*** Begin section ***

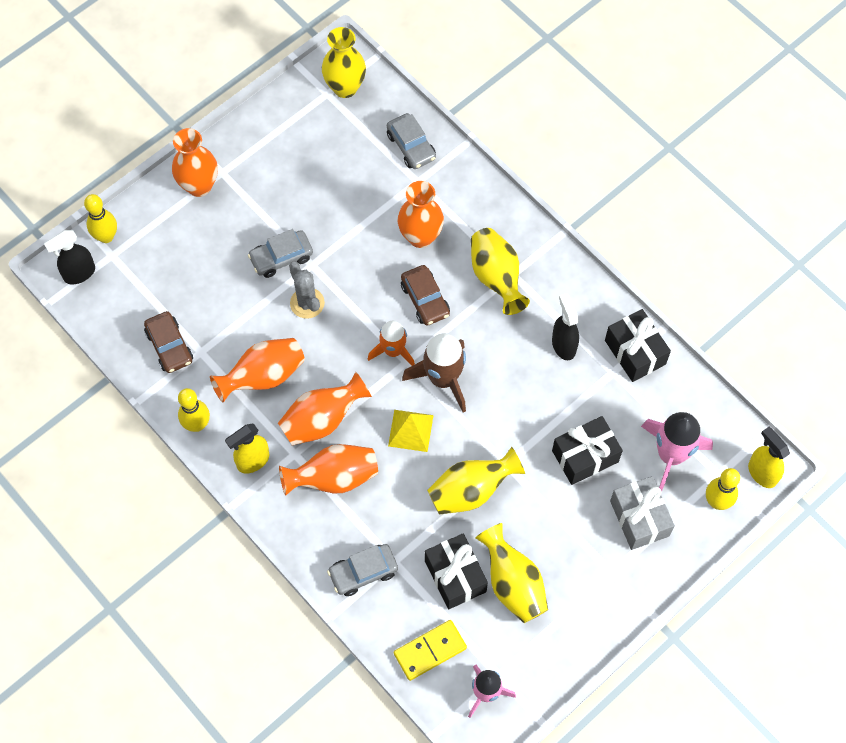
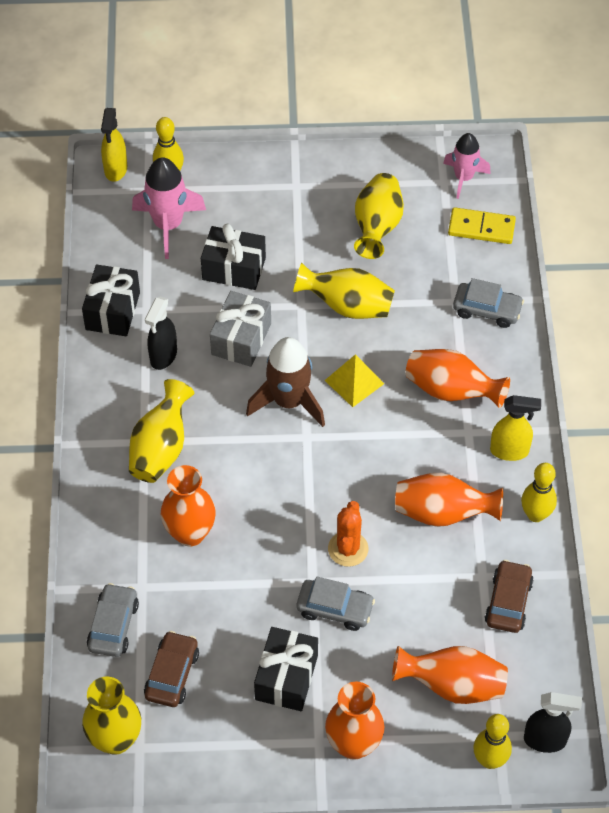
camera: 140 degrees left, 10 degrees down
(307, 303) = (348, 549): grey cactus -> orange cactus
(322, 420) = (421, 442): orange vase -> orange vase (452, 685)
(393, 351) = (309, 453): orange rocket -> none
(425, 300) = (240, 475): brown car -> brown car (172, 674)
(455, 576) = (416, 260): black gift -> black gift (286, 677)
(639, 518) = (238, 203): grey gift -> grey gift (241, 339)

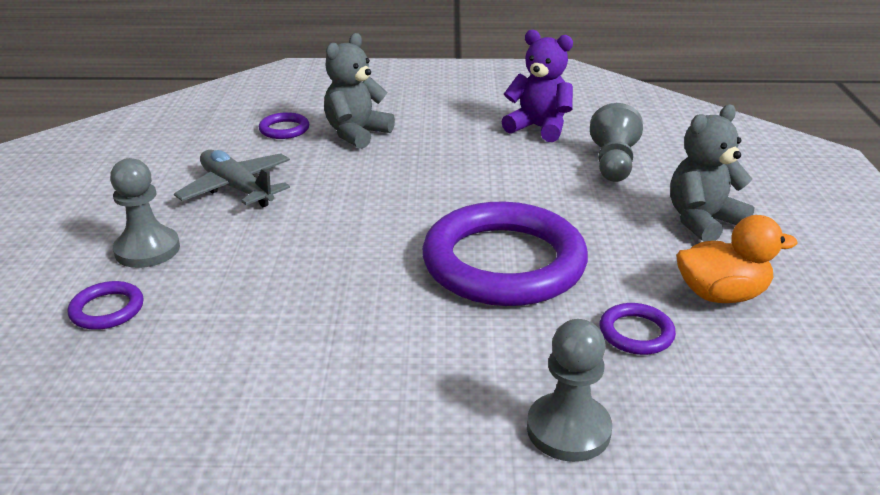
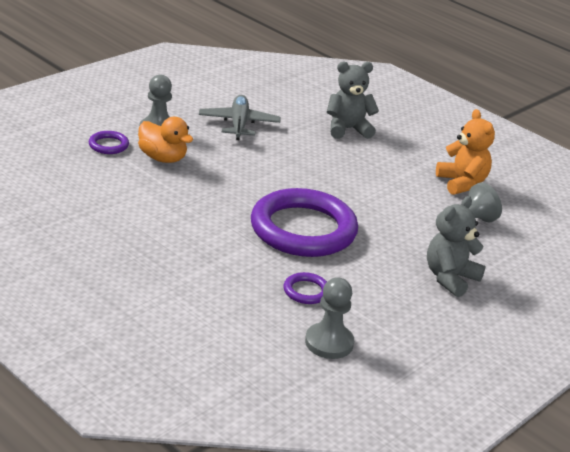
camera: 40 degrees right, 0 degrees up
(284, 129) = (313, 106): purple ring -> none
(539, 128) = (462, 183): purple teddy bear -> orange teddy bear
(568, 429) = (208, 297): grey pawn -> grey pawn (329, 343)
(702, 221) = (450, 278): grey teddy bear -> grey teddy bear turned 60 degrees counterclockwise
(721, 295) = (382, 307): orange duck -> orange duck (163, 158)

*** End section ***

▶ **ASSIGNED TASK**
Across the whole listing above, tally each line where the string "orange" occurs, and give the number and nothing more.

▶ **OUTPUT OF THE EXERCISE**
5